-- THE TASK --
Could you output each record below exactly as it stands and leave the pictures out?

-- DATA EXTRACTS follows --

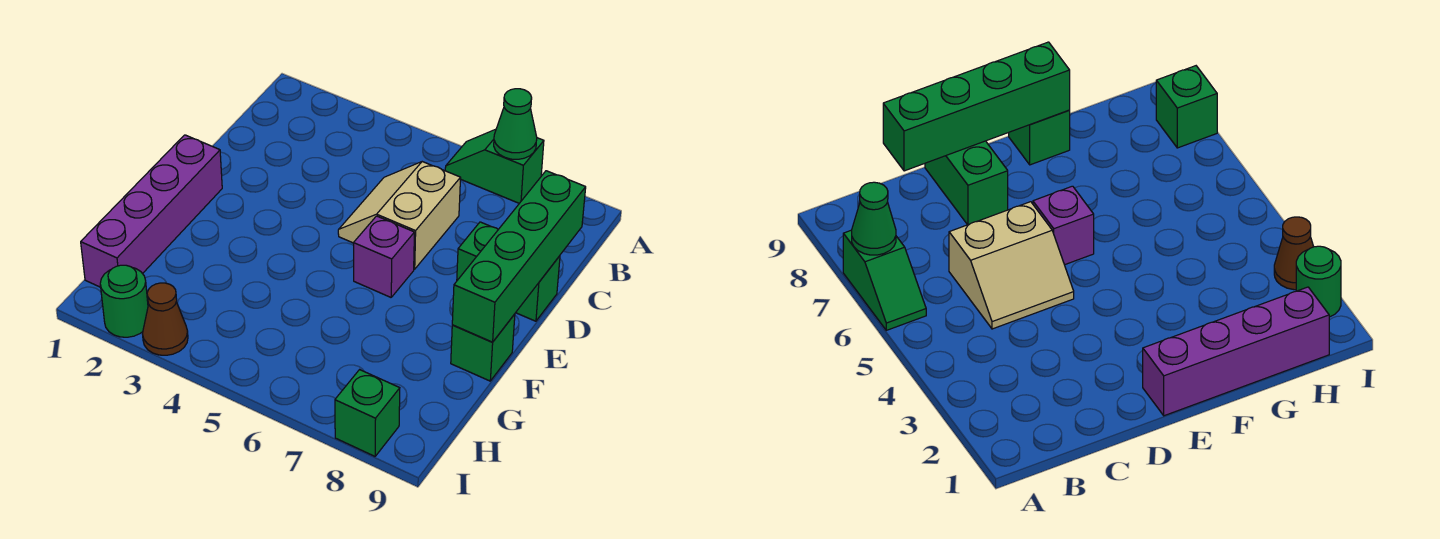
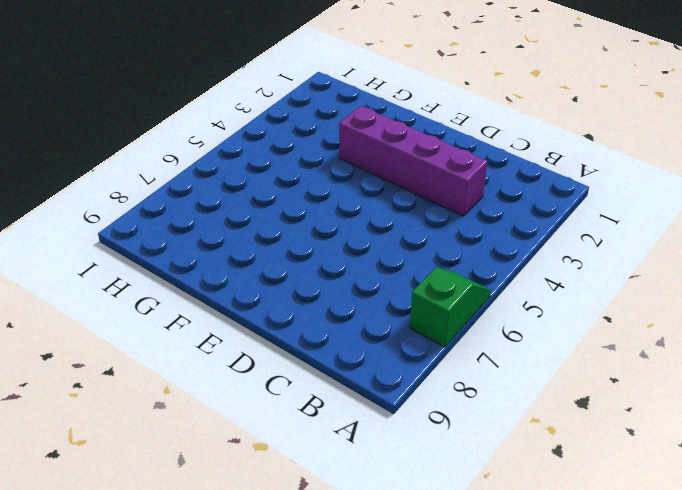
purple 1x4 brick [339,106,487,216] -> purple 1x4 brick moved to [81,135,222,287]
none -> tan 2x2 slope [338,162,461,269]
none -> green 1x2 brick [457,222,560,321]

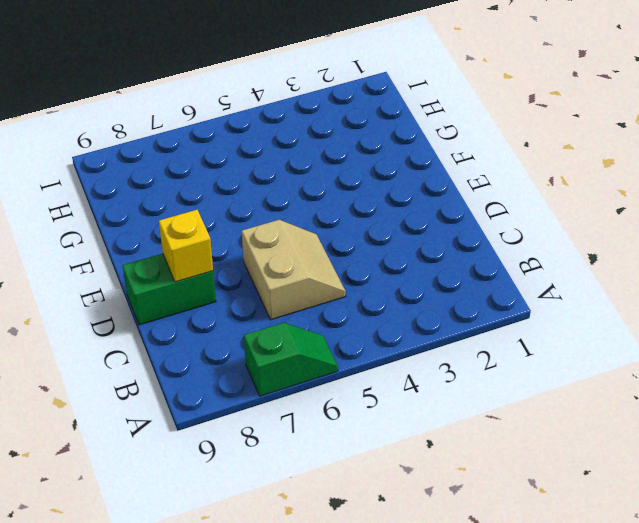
yellow 1x1 brick [159,210,213,282] -> none
none -> purple 1x4 brick [81,135,222,287]
none -> purple 1x1 brick [353,216,414,297]

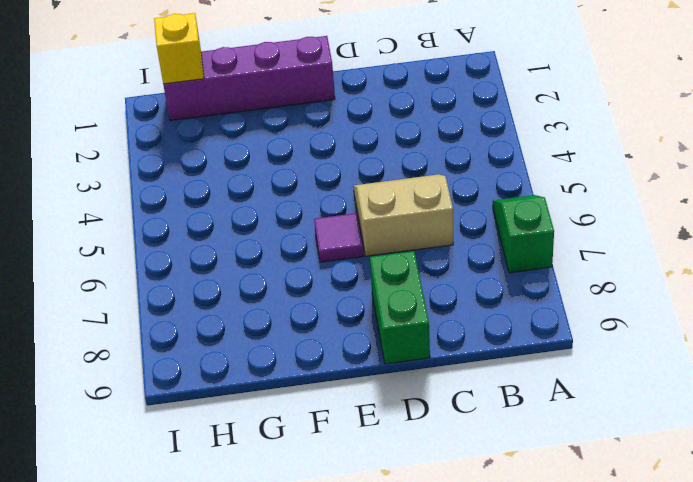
purple 1x1 tile [314,213,363,262] -> purple 1x1 brick [353,216,414,297]
yellow 1x1 brick [154,13,204,84] -> none
none -> green 1x1 brick [451,314,515,381]
none -> green 1x1 round brick [100,265,148,337]

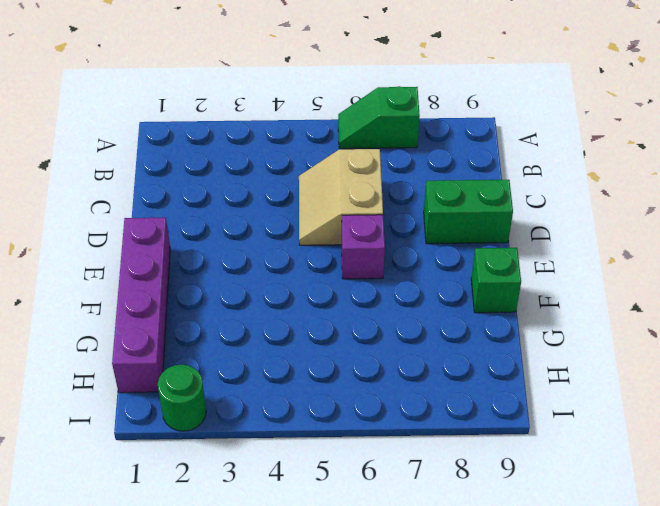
none -> brown 1x1 cone [143,283,188,355]
none -> green 1x1 brick [335,370,400,456]

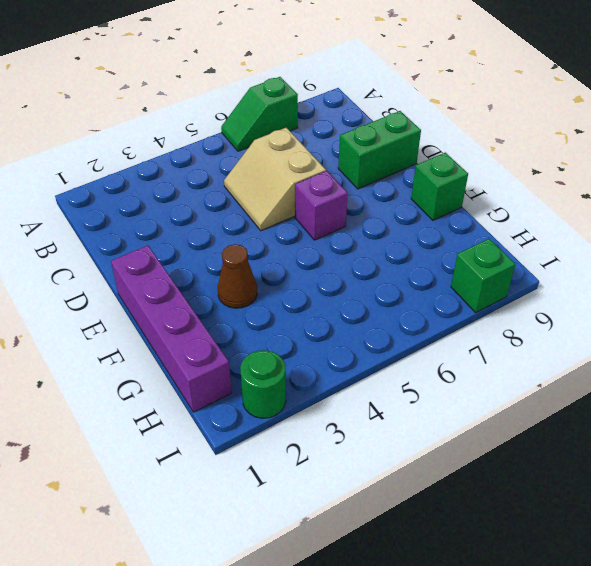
brown 1x1 cone [218,244,257,308] -> brown 1x1 cone moved to [143,283,188,355]
none -> green 1x1 cone [494,89,537,159]
none -> green 1x4 brick [452,171,586,342]

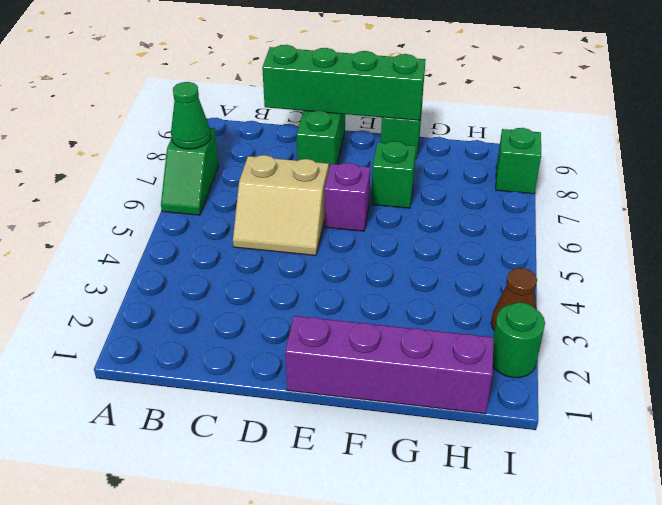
green 1x1 brick [371,141,416,208] -> none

-- DATA EXTRACTS concluded --

-- EXERCISE RESPONSE --
purple 1x4 brick [339,106,487,216] -> purple 1x4 brick moved to [81,135,222,287]
none -> tan 2x2 slope [338,162,461,269]
none -> green 1x2 brick [457,222,560,321]

yellow 1x1 brick [159,210,213,282] -> none
none -> purple 1x4 brick [81,135,222,287]
none -> purple 1x1 brick [353,216,414,297]

purple 1x1 tile [314,213,363,262] -> purple 1x1 brick [353,216,414,297]
yellow 1x1 brick [154,13,204,84] -> none
none -> green 1x1 brick [451,314,515,381]
none -> green 1x1 round brick [100,265,148,337]

none -> brown 1x1 cone [143,283,188,355]
none -> green 1x1 brick [335,370,400,456]

brown 1x1 cone [218,244,257,308] -> brown 1x1 cone moved to [143,283,188,355]
none -> green 1x1 cone [494,89,537,159]
none -> green 1x4 brick [452,171,586,342]

green 1x1 brick [371,141,416,208] -> none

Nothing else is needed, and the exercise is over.